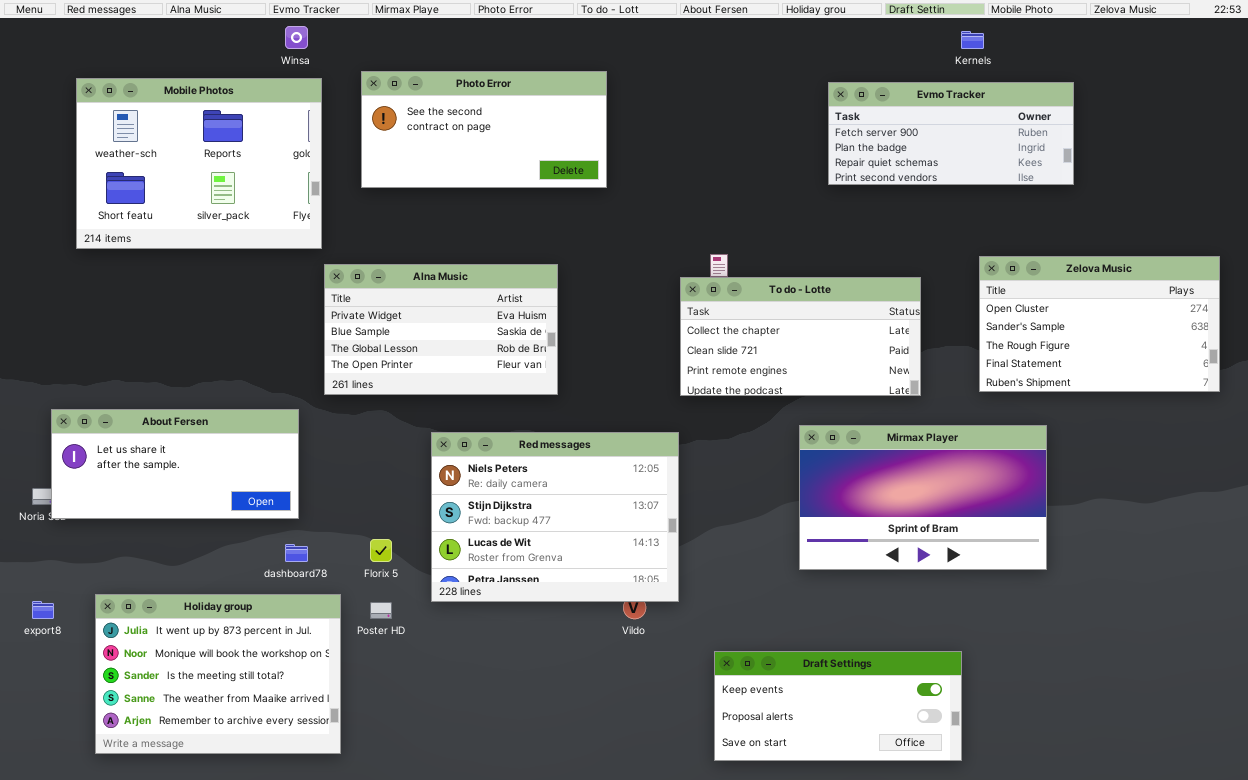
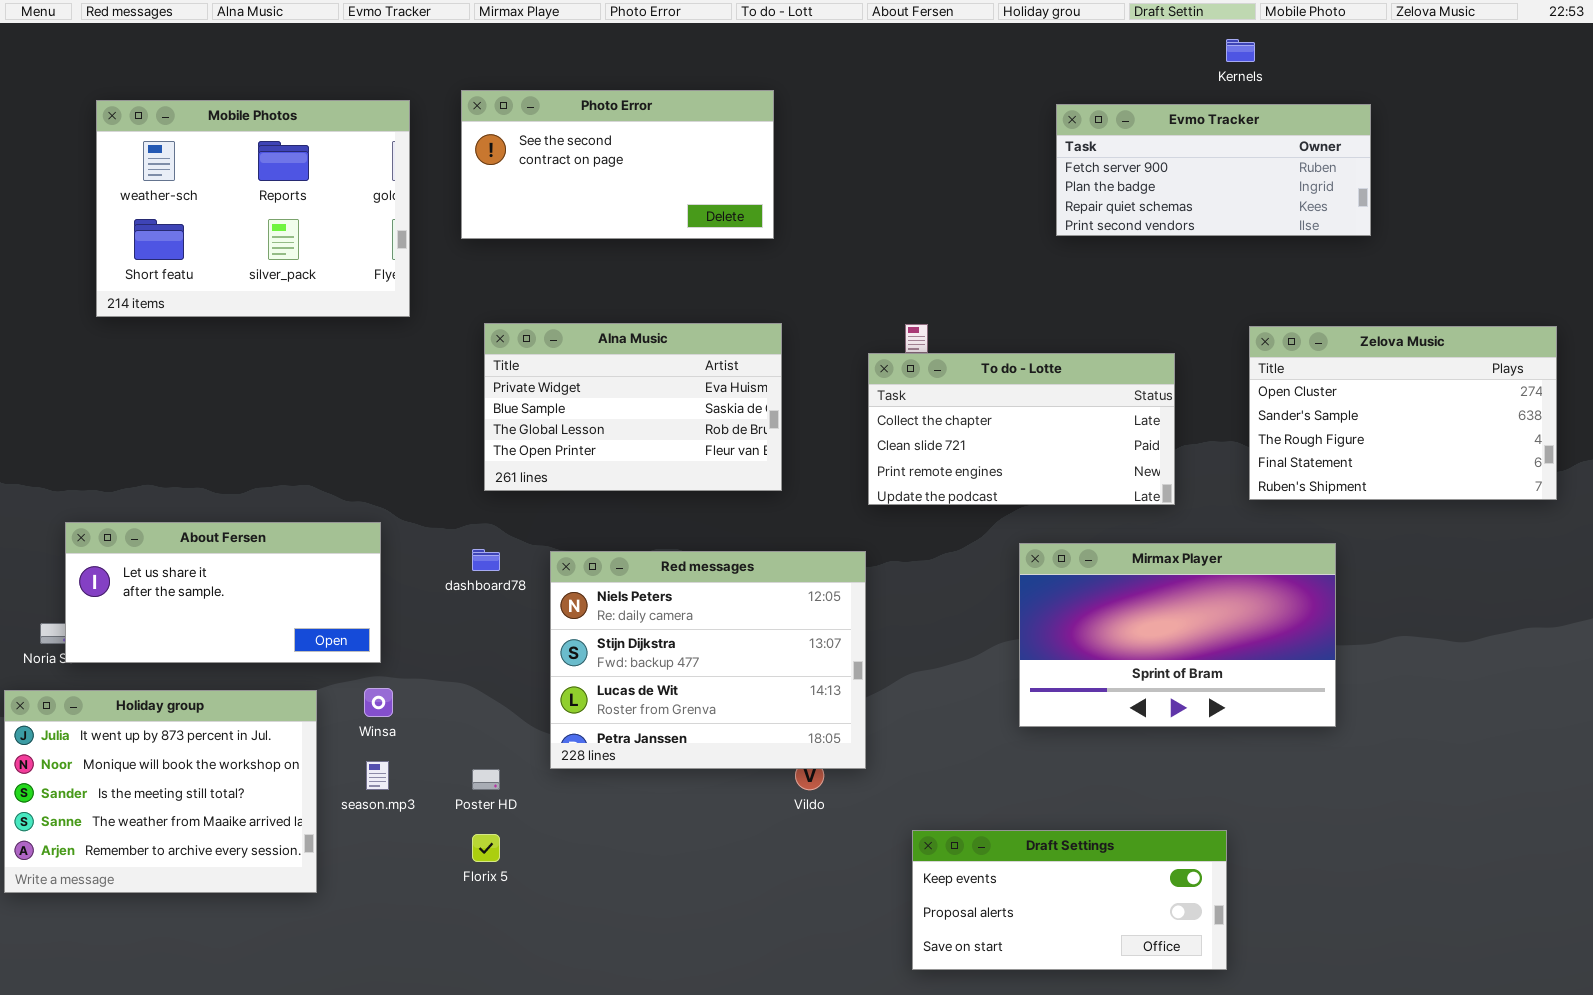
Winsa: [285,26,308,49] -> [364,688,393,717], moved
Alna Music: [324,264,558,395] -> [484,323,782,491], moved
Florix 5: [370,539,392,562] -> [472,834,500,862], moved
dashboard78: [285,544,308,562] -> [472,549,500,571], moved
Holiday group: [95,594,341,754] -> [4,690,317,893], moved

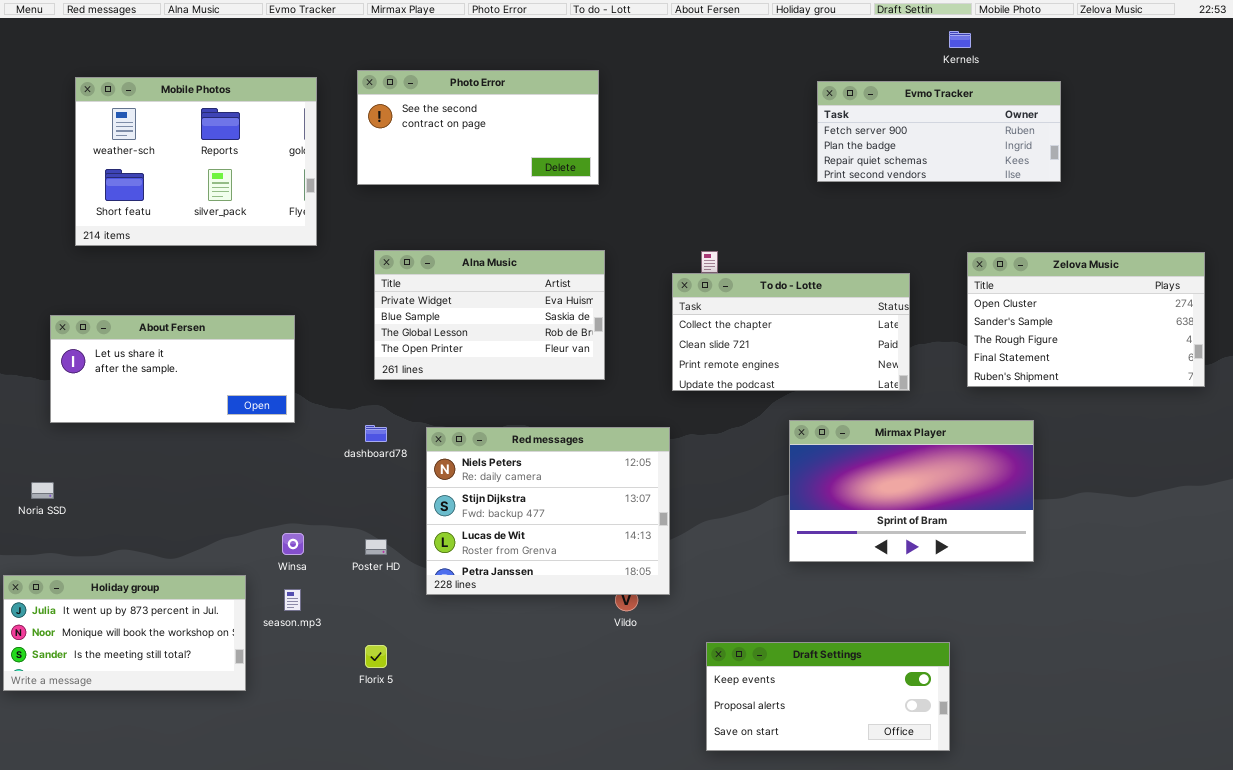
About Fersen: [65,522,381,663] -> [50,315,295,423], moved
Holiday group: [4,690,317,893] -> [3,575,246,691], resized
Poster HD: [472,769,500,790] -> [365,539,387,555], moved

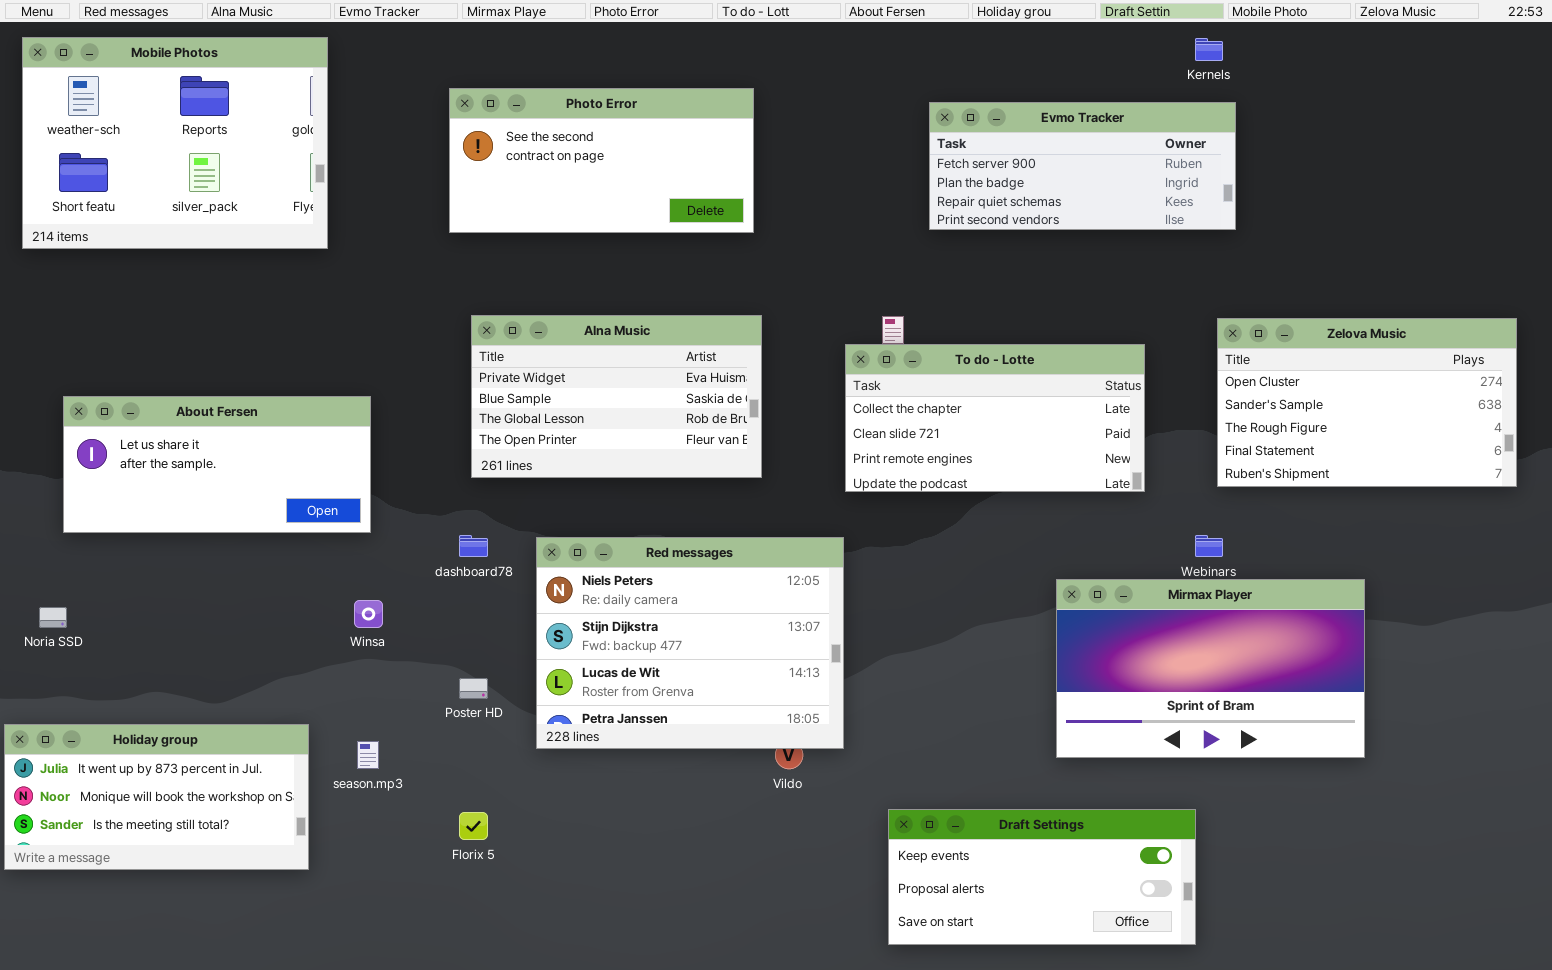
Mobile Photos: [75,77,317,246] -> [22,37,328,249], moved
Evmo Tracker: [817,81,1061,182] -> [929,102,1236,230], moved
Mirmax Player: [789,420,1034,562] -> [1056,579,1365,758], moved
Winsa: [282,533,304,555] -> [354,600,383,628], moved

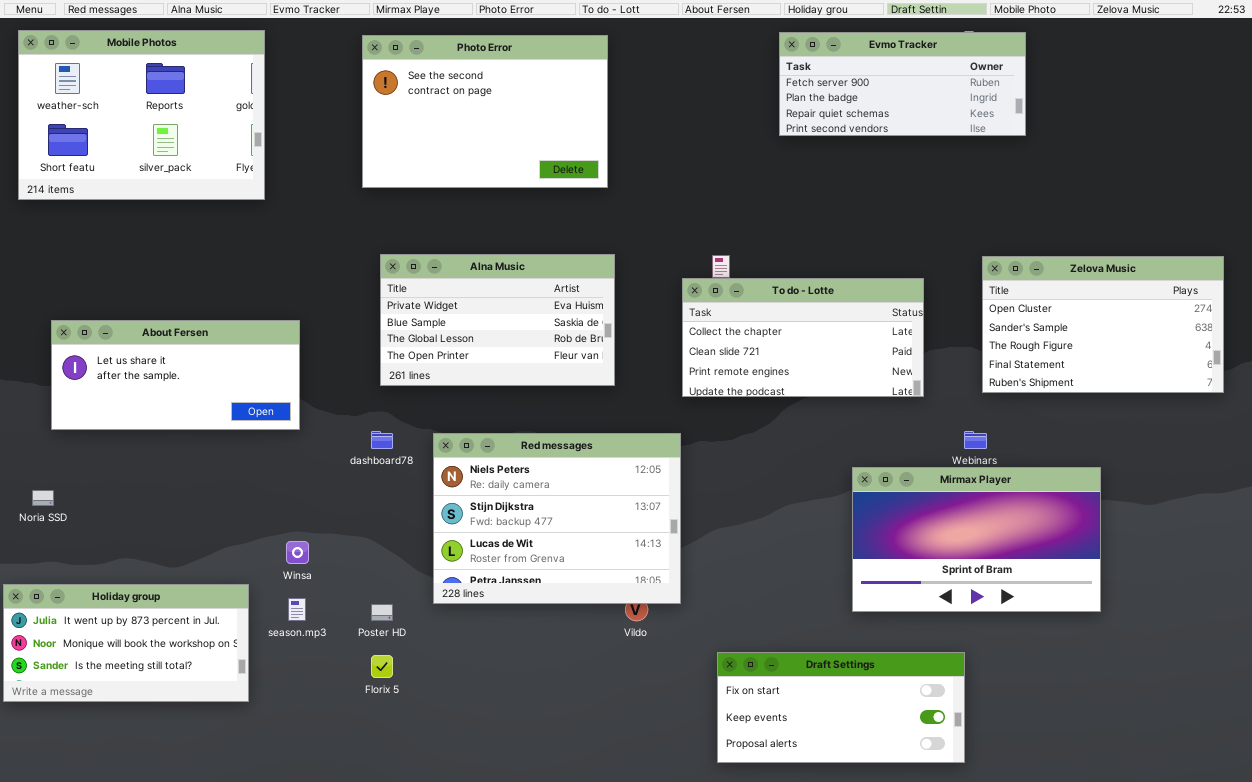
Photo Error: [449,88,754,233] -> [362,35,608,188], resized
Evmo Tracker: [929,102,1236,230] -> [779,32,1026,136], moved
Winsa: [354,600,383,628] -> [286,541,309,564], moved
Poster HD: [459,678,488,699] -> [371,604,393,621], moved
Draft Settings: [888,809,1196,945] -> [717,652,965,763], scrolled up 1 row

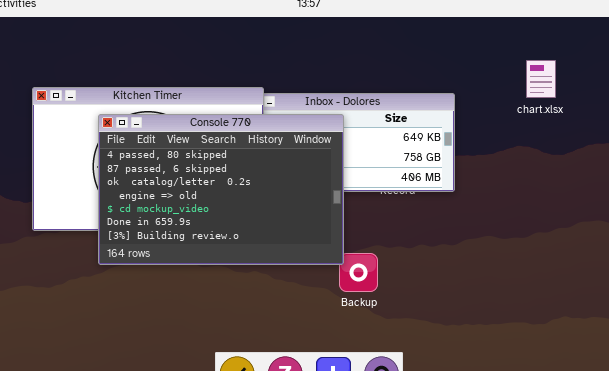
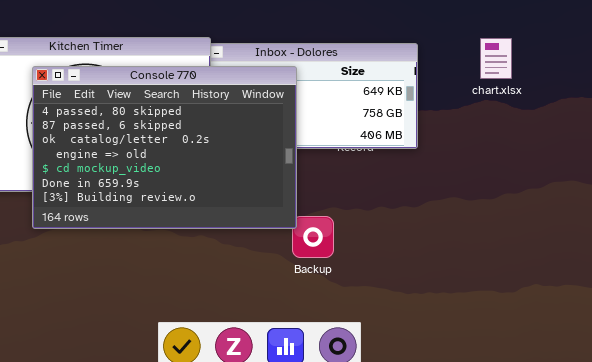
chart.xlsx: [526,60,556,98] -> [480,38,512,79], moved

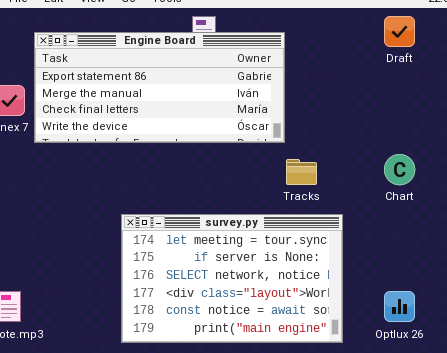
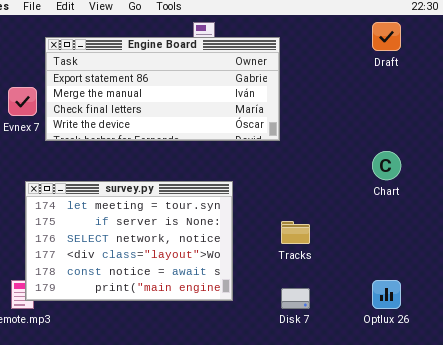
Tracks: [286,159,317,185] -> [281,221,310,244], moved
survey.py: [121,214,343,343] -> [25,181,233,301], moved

§ §

Give exactly the lines above that run from the line with "Alna Music: [324,264,558,395]" to the line with "Winsa: [354,600,383,628] ->", both included, leaving every picture out.

Alna Music: [324,264,558,395] -> [484,323,782,491], moved
Florix 5: [370,539,392,562] -> [472,834,500,862], moved
dashboard78: [285,544,308,562] -> [472,549,500,571], moved
Holiday group: [95,594,341,754] -> [4,690,317,893], moved

About Fersen: [65,522,381,663] -> [50,315,295,423], moved
Holiday group: [4,690,317,893] -> [3,575,246,691], resized
Poster HD: [472,769,500,790] -> [365,539,387,555], moved

Mobile Photos: [75,77,317,246] -> [22,37,328,249], moved
Evmo Tracker: [817,81,1061,182] -> [929,102,1236,230], moved
Mirmax Player: [789,420,1034,562] -> [1056,579,1365,758], moved
Winsa: [282,533,304,555] -> [354,600,383,628], moved

Photo Error: [449,88,754,233] -> [362,35,608,188], resized
Evmo Tracker: [929,102,1236,230] -> [779,32,1026,136], moved
Winsa: [354,600,383,628] -> [286,541,309,564], moved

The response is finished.